╭─ Raw data
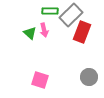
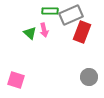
gray rectangle: rotated 20 degrees clockwise
pink square: moved 24 px left
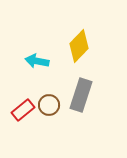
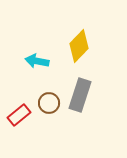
gray rectangle: moved 1 px left
brown circle: moved 2 px up
red rectangle: moved 4 px left, 5 px down
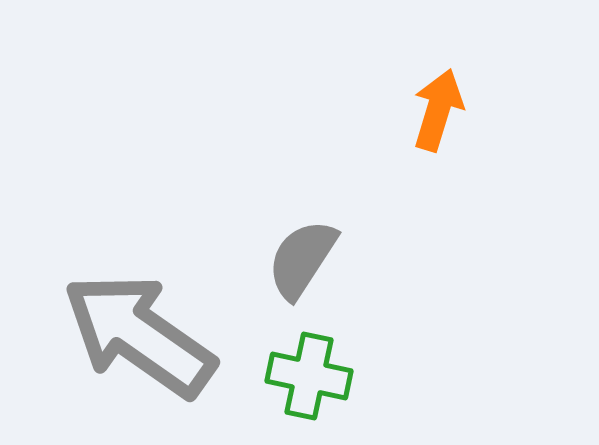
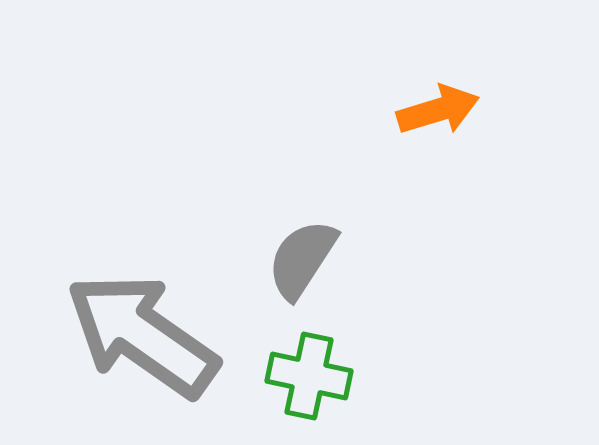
orange arrow: rotated 56 degrees clockwise
gray arrow: moved 3 px right
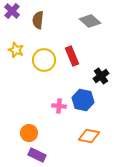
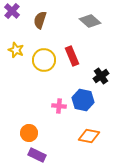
brown semicircle: moved 2 px right; rotated 12 degrees clockwise
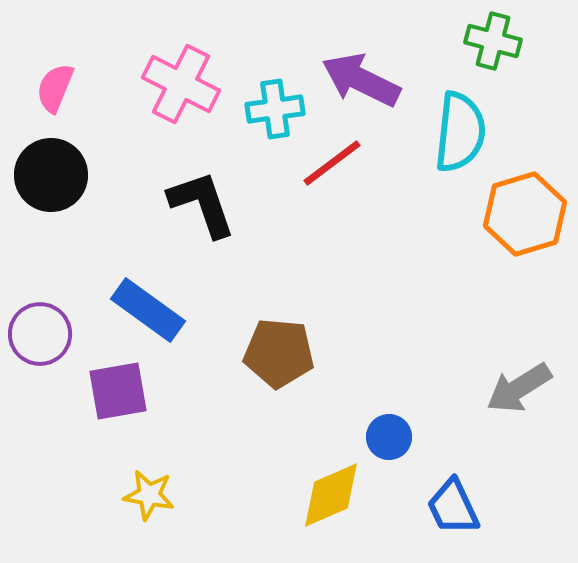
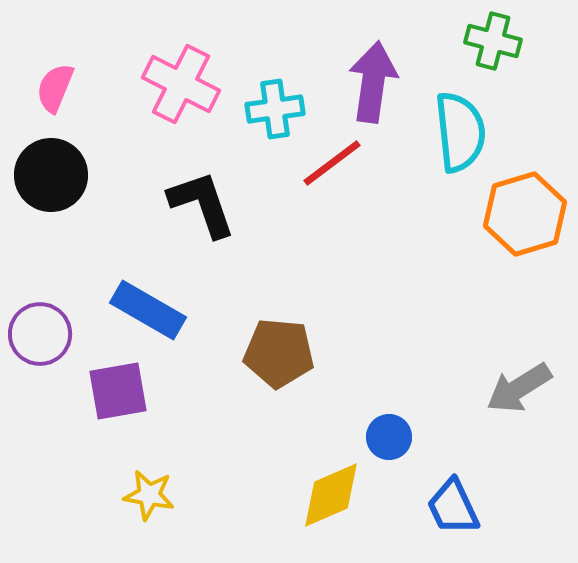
purple arrow: moved 12 px right, 2 px down; rotated 72 degrees clockwise
cyan semicircle: rotated 12 degrees counterclockwise
blue rectangle: rotated 6 degrees counterclockwise
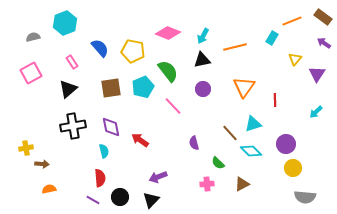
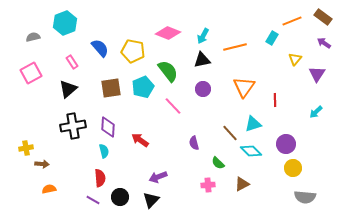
purple diamond at (111, 127): moved 3 px left; rotated 15 degrees clockwise
pink cross at (207, 184): moved 1 px right, 1 px down
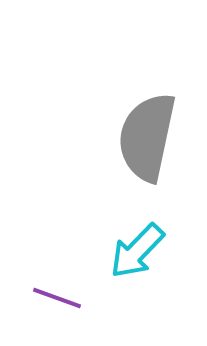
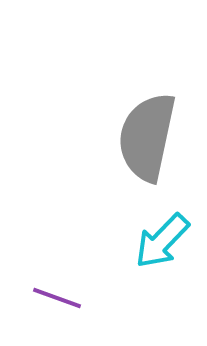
cyan arrow: moved 25 px right, 10 px up
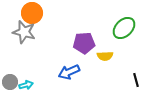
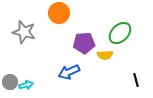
orange circle: moved 27 px right
green ellipse: moved 4 px left, 5 px down
yellow semicircle: moved 1 px up
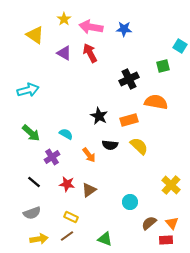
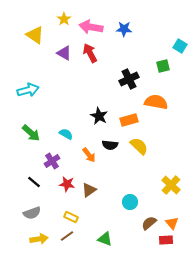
purple cross: moved 4 px down
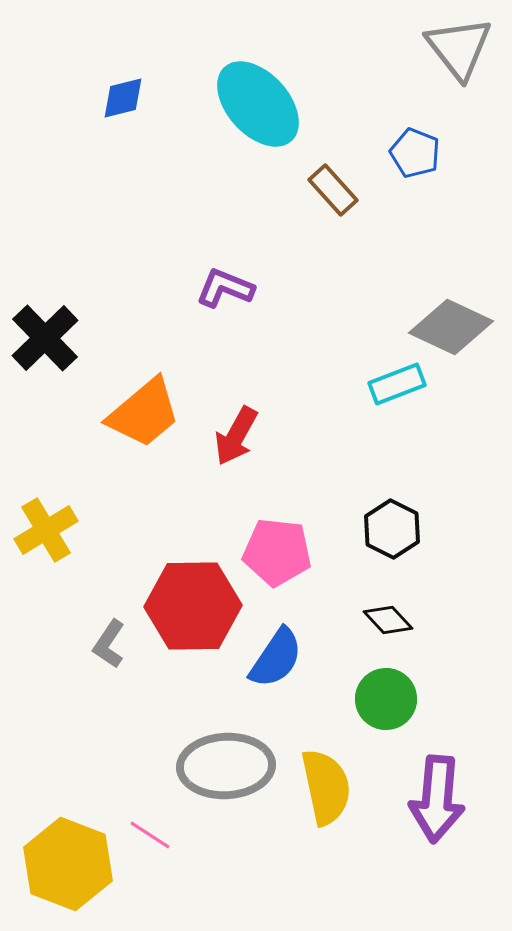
╰─
Work request | Take from the entries every line that has the string "rotated".

Response |
gray rectangle: rotated 20 degrees clockwise
orange arrow: rotated 56 degrees clockwise
brown semicircle: moved 2 px right; rotated 12 degrees clockwise
purple arrow: moved 12 px right, 2 px down; rotated 72 degrees clockwise
cyan semicircle: rotated 12 degrees counterclockwise
blue rectangle: rotated 6 degrees counterclockwise
purple diamond at (111, 127): moved 3 px left; rotated 15 degrees clockwise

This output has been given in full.